- _The task_: In which lines of the data does the string "brick" appear? Copy every one.

[Opening Input section]

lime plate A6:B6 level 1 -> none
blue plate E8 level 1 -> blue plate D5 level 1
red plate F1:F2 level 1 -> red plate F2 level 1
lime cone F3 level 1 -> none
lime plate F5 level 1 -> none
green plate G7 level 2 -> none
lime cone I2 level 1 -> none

[Closing Input section]
[Opening Input section]

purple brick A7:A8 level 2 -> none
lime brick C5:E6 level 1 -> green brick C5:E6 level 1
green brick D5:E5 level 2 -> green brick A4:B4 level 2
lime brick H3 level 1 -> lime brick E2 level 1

[Closing Input section]

- _The completed task_:
purple brick A7:A8 level 2 -> none
lime brick C5:E6 level 1 -> green brick C5:E6 level 1
green brick D5:E5 level 2 -> green brick A4:B4 level 2
lime brick H3 level 1 -> lime brick E2 level 1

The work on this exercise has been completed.